■ What you are asked to do ■
Every picture should be left out, but the lines below must be repeated exactly.

■ Before-and-after change data ■
....
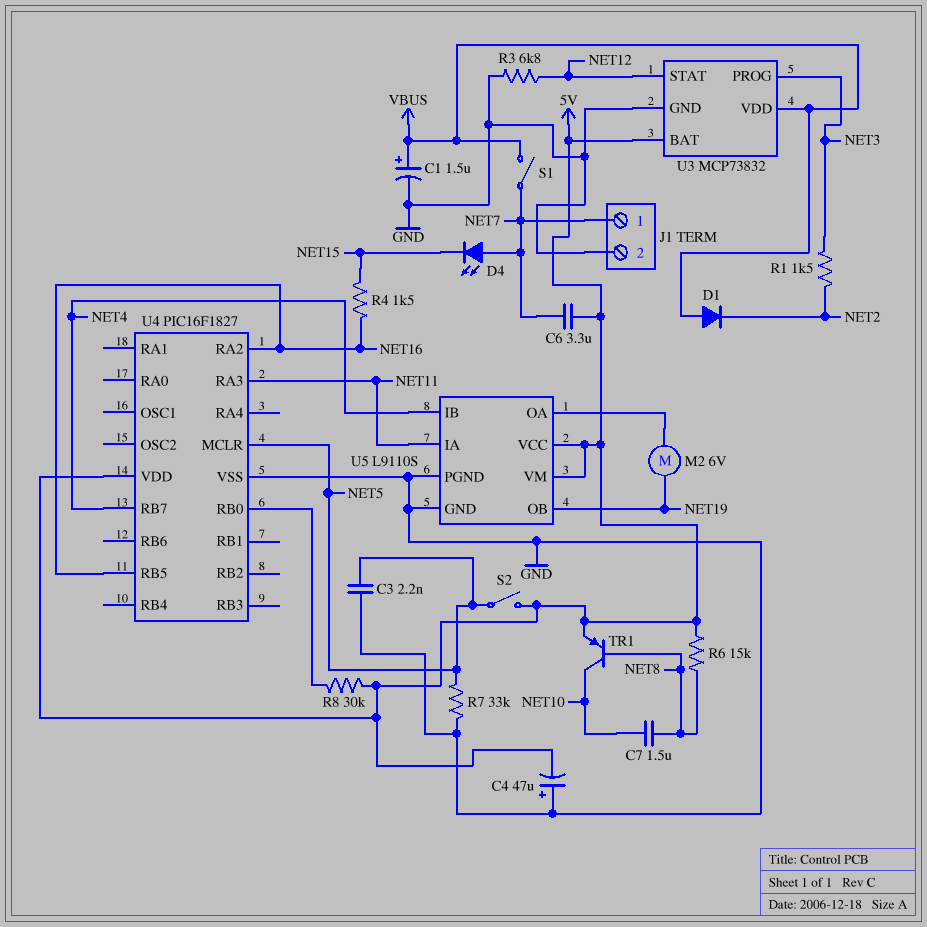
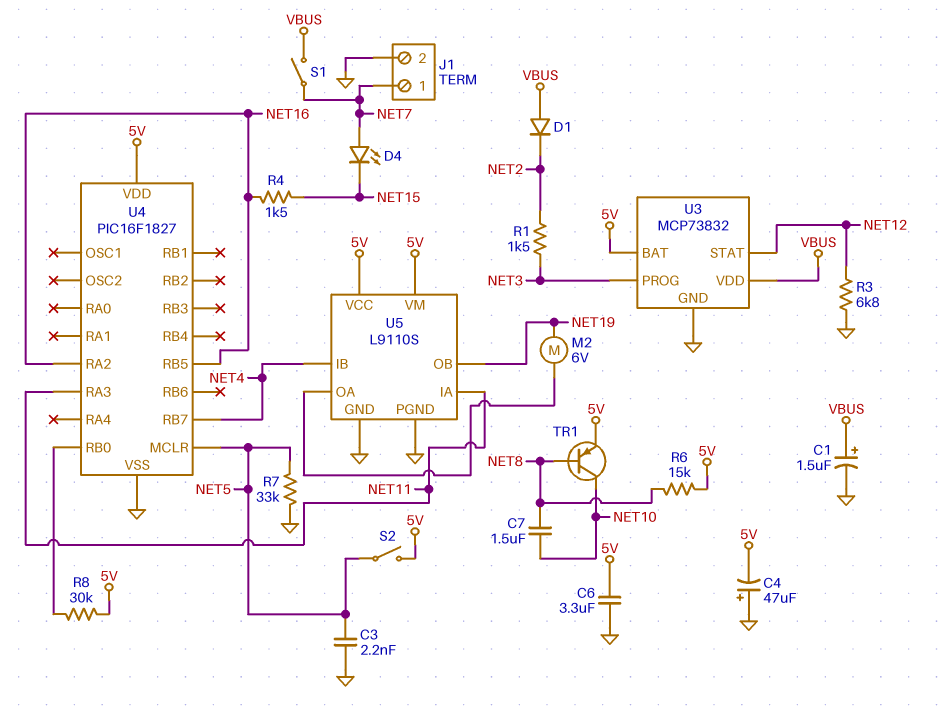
C6: 3.3uF (5V, NET7) -> 3.3uF (5V, GND)

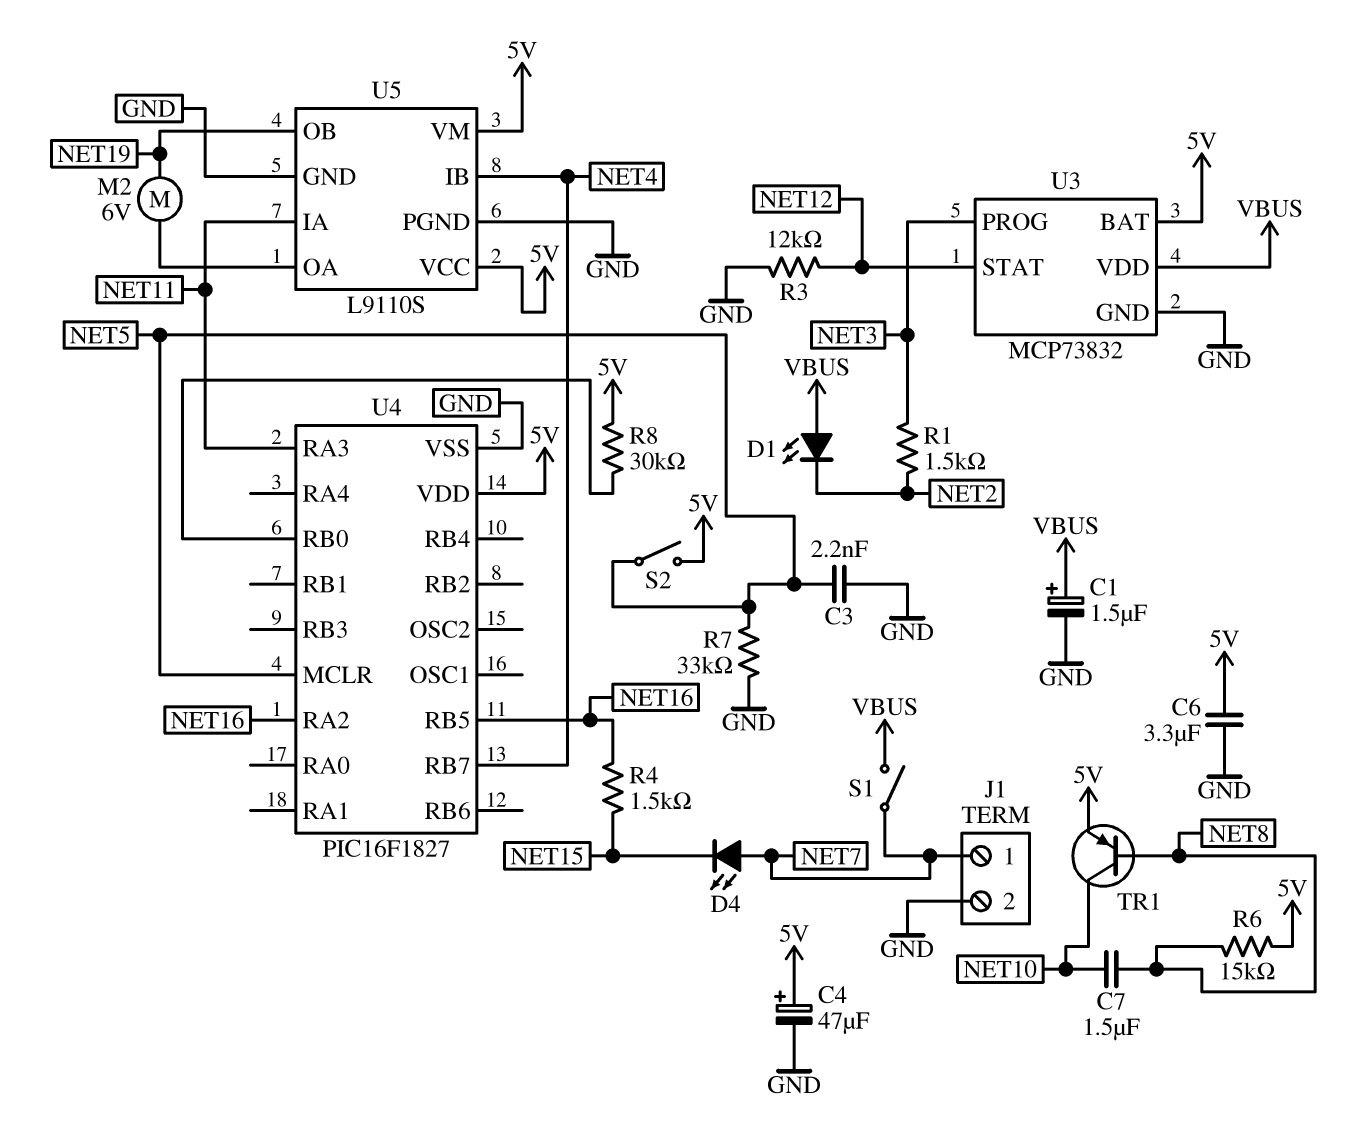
C4: 47uF (plus GND, minus 5V) -> 47uF (plus 5V, minus GND)
D1: diode (A VBUS, K NET2) -> LED (A VBUS, K NET2)
R3: 6.8k (GND, NET12) -> 12k (GND, NET12)

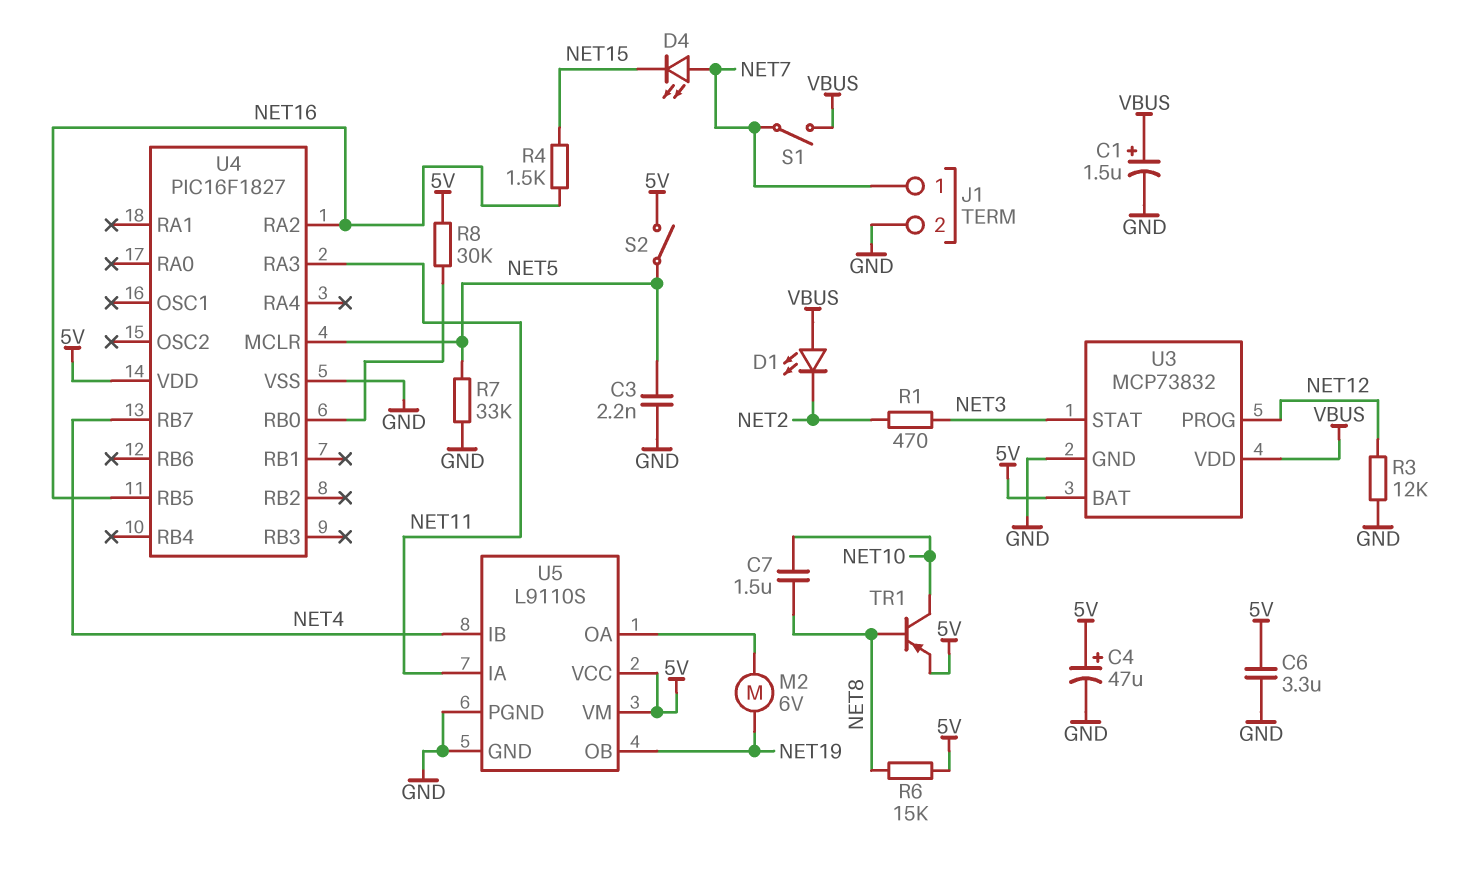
R1: 1.5k (NET2, NET3) -> 470 (NET2, NET3)
U3 pin PROG: NET3 -> NET12
U3 pin STAT: NET12 -> NET3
....
■ Solution ■
C6: 3.3uF (5V, NET7) -> 3.3uF (5V, GND)

C4: 47uF (plus GND, minus 5V) -> 47uF (plus 5V, minus GND)
D1: diode (A VBUS, K NET2) -> LED (A VBUS, K NET2)
R3: 6.8k (GND, NET12) -> 12k (GND, NET12)

R1: 1.5k (NET2, NET3) -> 470 (NET2, NET3)
U3 pin PROG: NET3 -> NET12
U3 pin STAT: NET12 -> NET3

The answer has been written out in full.